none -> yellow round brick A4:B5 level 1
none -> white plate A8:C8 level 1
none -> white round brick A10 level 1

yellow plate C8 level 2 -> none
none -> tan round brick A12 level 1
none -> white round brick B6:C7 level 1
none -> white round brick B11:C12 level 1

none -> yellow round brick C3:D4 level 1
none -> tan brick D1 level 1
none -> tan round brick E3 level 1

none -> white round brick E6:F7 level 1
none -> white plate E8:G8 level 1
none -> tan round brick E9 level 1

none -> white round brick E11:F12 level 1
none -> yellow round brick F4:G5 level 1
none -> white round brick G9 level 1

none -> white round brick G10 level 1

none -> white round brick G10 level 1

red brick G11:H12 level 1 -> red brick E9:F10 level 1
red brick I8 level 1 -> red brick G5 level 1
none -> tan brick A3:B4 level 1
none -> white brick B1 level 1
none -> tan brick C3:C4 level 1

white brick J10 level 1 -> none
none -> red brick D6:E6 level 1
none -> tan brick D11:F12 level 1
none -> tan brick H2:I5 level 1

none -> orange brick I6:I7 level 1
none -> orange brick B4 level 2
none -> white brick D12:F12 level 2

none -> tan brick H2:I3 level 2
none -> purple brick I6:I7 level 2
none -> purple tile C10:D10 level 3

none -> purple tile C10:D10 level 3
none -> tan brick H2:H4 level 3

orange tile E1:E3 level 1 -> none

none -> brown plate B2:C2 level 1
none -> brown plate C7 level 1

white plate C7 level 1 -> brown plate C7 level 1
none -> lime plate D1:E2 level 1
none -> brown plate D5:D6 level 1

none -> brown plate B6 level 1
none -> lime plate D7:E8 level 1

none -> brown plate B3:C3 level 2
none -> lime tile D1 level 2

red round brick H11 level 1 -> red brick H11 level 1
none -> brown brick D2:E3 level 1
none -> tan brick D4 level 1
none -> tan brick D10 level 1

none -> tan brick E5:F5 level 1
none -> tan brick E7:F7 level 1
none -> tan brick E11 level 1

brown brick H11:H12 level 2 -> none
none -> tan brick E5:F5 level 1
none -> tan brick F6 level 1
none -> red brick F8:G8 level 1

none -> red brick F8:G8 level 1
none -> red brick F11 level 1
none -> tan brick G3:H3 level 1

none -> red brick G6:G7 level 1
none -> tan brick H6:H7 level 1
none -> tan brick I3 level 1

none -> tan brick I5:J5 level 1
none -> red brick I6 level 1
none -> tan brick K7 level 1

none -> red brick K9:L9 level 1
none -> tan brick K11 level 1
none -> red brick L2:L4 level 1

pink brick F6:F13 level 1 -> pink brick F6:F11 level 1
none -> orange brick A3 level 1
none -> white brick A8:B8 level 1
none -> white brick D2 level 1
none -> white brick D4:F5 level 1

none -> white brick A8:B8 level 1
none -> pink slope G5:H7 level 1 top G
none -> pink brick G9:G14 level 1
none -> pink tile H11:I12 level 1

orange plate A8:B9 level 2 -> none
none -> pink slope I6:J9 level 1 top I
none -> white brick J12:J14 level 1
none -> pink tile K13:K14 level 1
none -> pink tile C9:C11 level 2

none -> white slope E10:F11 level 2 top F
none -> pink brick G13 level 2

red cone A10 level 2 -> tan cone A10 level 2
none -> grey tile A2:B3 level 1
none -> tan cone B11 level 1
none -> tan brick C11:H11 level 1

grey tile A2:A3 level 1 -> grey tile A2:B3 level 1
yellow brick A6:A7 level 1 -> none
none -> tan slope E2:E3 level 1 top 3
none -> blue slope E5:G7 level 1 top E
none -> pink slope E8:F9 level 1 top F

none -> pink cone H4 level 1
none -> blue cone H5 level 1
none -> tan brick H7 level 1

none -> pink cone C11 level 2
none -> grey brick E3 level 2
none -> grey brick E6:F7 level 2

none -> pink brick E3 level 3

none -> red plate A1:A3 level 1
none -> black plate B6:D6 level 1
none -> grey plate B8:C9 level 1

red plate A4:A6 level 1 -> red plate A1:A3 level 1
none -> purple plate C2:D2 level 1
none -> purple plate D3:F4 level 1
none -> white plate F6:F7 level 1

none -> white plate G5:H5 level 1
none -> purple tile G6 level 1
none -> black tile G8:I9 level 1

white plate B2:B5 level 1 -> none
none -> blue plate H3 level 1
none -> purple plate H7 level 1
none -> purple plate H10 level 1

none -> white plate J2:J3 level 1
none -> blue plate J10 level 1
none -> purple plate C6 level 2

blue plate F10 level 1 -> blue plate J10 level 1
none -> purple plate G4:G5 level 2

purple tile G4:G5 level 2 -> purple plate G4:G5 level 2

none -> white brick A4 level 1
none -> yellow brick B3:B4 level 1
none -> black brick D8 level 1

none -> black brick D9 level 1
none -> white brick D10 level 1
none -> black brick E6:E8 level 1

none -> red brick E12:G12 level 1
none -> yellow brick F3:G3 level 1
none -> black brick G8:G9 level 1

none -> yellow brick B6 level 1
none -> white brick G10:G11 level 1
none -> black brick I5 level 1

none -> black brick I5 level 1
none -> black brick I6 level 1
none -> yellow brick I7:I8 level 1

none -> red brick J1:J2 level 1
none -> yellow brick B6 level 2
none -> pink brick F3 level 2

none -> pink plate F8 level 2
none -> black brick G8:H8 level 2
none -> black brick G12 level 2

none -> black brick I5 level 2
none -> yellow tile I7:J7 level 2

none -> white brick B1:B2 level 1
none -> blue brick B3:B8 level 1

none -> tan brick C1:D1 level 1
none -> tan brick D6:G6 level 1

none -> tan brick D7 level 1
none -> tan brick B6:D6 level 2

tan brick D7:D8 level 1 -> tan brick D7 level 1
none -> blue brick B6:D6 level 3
++++++
## Assignment:
Retype the lines above, keeping every character.

## Completed exercise:
none -> yellow round brick A4:B5 level 1
none -> white plate A8:C8 level 1
none -> white round brick A10 level 1

yellow plate C8 level 2 -> none
none -> tan round brick A12 level 1
none -> white round brick B6:C7 level 1
none -> white round brick B11:C12 level 1

none -> yellow round brick C3:D4 level 1
none -> tan brick D1 level 1
none -> tan round brick E3 level 1

none -> white round brick E6:F7 level 1
none -> white plate E8:G8 level 1
none -> tan round brick E9 level 1

none -> white round brick E11:F12 level 1
none -> yellow round brick F4:G5 level 1
none -> white round brick G9 level 1

none -> white round brick G10 level 1

none -> white round brick G10 level 1

red brick G11:H12 level 1 -> red brick E9:F10 level 1
red brick I8 level 1 -> red brick G5 level 1
none -> tan brick A3:B4 level 1
none -> white brick B1 level 1
none -> tan brick C3:C4 level 1

white brick J10 level 1 -> none
none -> red brick D6:E6 level 1
none -> tan brick D11:F12 level 1
none -> tan brick H2:I5 level 1

none -> orange brick I6:I7 level 1
none -> orange brick B4 level 2
none -> white brick D12:F12 level 2

none -> tan brick H2:I3 level 2
none -> purple brick I6:I7 level 2
none -> purple tile C10:D10 level 3

none -> purple tile C10:D10 level 3
none -> tan brick H2:H4 level 3

orange tile E1:E3 level 1 -> none

none -> brown plate B2:C2 level 1
none -> brown plate C7 level 1

white plate C7 level 1 -> brown plate C7 level 1
none -> lime plate D1:E2 level 1
none -> brown plate D5:D6 level 1

none -> brown plate B6 level 1
none -> lime plate D7:E8 level 1

none -> brown plate B3:C3 level 2
none -> lime tile D1 level 2

red round brick H11 level 1 -> red brick H11 level 1
none -> brown brick D2:E3 level 1
none -> tan brick D4 level 1
none -> tan brick D10 level 1

none -> tan brick E5:F5 level 1
none -> tan brick E7:F7 level 1
none -> tan brick E11 level 1

brown brick H11:H12 level 2 -> none
none -> tan brick E5:F5 level 1
none -> tan brick F6 level 1
none -> red brick F8:G8 level 1

none -> red brick F8:G8 level 1
none -> red brick F11 level 1
none -> tan brick G3:H3 level 1

none -> red brick G6:G7 level 1
none -> tan brick H6:H7 level 1
none -> tan brick I3 level 1

none -> tan brick I5:J5 level 1
none -> red brick I6 level 1
none -> tan brick K7 level 1

none -> red brick K9:L9 level 1
none -> tan brick K11 level 1
none -> red brick L2:L4 level 1

pink brick F6:F13 level 1 -> pink brick F6:F11 level 1
none -> orange brick A3 level 1
none -> white brick A8:B8 level 1
none -> white brick D2 level 1
none -> white brick D4:F5 level 1

none -> white brick A8:B8 level 1
none -> pink slope G5:H7 level 1 top G
none -> pink brick G9:G14 level 1
none -> pink tile H11:I12 level 1

orange plate A8:B9 level 2 -> none
none -> pink slope I6:J9 level 1 top I
none -> white brick J12:J14 level 1
none -> pink tile K13:K14 level 1
none -> pink tile C9:C11 level 2

none -> white slope E10:F11 level 2 top F
none -> pink brick G13 level 2

red cone A10 level 2 -> tan cone A10 level 2
none -> grey tile A2:B3 level 1
none -> tan cone B11 level 1
none -> tan brick C11:H11 level 1

grey tile A2:A3 level 1 -> grey tile A2:B3 level 1
yellow brick A6:A7 level 1 -> none
none -> tan slope E2:E3 level 1 top 3
none -> blue slope E5:G7 level 1 top E
none -> pink slope E8:F9 level 1 top F

none -> pink cone H4 level 1
none -> blue cone H5 level 1
none -> tan brick H7 level 1

none -> pink cone C11 level 2
none -> grey brick E3 level 2
none -> grey brick E6:F7 level 2

none -> pink brick E3 level 3

none -> red plate A1:A3 level 1
none -> black plate B6:D6 level 1
none -> grey plate B8:C9 level 1

red plate A4:A6 level 1 -> red plate A1:A3 level 1
none -> purple plate C2:D2 level 1
none -> purple plate D3:F4 level 1
none -> white plate F6:F7 level 1

none -> white plate G5:H5 level 1
none -> purple tile G6 level 1
none -> black tile G8:I9 level 1

white plate B2:B5 level 1 -> none
none -> blue plate H3 level 1
none -> purple plate H7 level 1
none -> purple plate H10 level 1

none -> white plate J2:J3 level 1
none -> blue plate J10 level 1
none -> purple plate C6 level 2

blue plate F10 level 1 -> blue plate J10 level 1
none -> purple plate G4:G5 level 2

purple tile G4:G5 level 2 -> purple plate G4:G5 level 2

none -> white brick A4 level 1
none -> yellow brick B3:B4 level 1
none -> black brick D8 level 1

none -> black brick D9 level 1
none -> white brick D10 level 1
none -> black brick E6:E8 level 1

none -> red brick E12:G12 level 1
none -> yellow brick F3:G3 level 1
none -> black brick G8:G9 level 1

none -> yellow brick B6 level 1
none -> white brick G10:G11 level 1
none -> black brick I5 level 1

none -> black brick I5 level 1
none -> black brick I6 level 1
none -> yellow brick I7:I8 level 1

none -> red brick J1:J2 level 1
none -> yellow brick B6 level 2
none -> pink brick F3 level 2

none -> pink plate F8 level 2
none -> black brick G8:H8 level 2
none -> black brick G12 level 2

none -> black brick I5 level 2
none -> yellow tile I7:J7 level 2

none -> white brick B1:B2 level 1
none -> blue brick B3:B8 level 1

none -> tan brick C1:D1 level 1
none -> tan brick D6:G6 level 1

none -> tan brick D7 level 1
none -> tan brick B6:D6 level 2

tan brick D7:D8 level 1 -> tan brick D7 level 1
none -> blue brick B6:D6 level 3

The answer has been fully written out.